= Directions for this task =
Below are some entries. Copy each line in them that holds "crop".

• • •

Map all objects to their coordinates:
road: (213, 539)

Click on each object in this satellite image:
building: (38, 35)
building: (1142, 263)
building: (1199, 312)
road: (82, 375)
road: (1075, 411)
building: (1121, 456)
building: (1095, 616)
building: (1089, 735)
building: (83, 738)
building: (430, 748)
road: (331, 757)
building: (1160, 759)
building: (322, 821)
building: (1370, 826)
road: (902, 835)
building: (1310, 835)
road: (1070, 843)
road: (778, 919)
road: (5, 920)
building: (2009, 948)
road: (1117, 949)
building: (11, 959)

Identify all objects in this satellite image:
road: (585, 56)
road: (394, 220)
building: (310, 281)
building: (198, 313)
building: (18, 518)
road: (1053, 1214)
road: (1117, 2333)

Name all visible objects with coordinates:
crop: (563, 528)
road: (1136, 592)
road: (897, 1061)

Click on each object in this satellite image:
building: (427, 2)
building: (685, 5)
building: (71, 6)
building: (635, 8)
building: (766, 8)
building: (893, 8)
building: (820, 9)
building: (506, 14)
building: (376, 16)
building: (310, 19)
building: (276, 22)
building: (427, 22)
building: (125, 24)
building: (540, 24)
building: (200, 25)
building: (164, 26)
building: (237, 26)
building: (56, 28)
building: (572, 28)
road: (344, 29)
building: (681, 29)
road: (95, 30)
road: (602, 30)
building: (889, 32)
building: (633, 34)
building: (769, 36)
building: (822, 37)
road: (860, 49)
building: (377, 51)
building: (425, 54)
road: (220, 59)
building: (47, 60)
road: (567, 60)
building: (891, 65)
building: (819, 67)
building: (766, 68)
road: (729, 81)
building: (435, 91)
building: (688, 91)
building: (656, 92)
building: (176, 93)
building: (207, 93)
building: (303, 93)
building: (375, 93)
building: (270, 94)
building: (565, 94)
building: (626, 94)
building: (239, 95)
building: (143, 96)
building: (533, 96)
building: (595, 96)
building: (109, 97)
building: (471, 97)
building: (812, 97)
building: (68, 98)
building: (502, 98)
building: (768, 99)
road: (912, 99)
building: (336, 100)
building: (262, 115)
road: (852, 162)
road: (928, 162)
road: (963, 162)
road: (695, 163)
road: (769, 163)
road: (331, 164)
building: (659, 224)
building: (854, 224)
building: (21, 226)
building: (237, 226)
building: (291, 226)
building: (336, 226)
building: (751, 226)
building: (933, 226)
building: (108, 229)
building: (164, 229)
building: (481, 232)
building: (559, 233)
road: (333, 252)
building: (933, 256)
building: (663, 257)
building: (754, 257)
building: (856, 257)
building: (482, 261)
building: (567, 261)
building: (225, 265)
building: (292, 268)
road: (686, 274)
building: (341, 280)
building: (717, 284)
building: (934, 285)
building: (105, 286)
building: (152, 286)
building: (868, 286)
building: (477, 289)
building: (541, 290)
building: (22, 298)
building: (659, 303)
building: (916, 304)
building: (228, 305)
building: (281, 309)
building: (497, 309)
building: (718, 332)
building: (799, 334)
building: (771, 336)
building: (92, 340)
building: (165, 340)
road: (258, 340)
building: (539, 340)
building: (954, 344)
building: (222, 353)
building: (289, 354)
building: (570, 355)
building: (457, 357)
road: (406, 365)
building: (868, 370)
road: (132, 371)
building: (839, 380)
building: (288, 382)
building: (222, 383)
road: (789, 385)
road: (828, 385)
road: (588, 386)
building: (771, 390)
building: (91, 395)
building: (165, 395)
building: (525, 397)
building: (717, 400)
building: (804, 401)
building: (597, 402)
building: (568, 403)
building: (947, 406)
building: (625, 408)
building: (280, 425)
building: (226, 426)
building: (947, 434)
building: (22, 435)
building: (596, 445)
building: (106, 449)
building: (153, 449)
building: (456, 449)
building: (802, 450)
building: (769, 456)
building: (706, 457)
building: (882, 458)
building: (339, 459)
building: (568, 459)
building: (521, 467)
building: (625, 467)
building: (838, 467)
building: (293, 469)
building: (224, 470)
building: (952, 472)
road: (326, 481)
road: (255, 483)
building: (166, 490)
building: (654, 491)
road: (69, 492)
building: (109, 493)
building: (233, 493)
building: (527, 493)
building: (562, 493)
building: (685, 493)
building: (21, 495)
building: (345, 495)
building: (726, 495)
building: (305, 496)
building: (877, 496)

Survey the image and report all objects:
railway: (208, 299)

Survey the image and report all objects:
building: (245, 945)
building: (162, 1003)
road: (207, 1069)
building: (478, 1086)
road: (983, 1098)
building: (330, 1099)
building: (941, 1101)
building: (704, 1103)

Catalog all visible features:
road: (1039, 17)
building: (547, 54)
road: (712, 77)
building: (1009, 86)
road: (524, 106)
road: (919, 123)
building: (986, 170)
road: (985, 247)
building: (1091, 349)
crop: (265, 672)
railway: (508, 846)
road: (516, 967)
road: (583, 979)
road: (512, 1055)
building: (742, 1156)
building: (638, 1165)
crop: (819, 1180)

• • •

= Task result =
crop: (563, 528)
crop: (265, 672)
crop: (819, 1180)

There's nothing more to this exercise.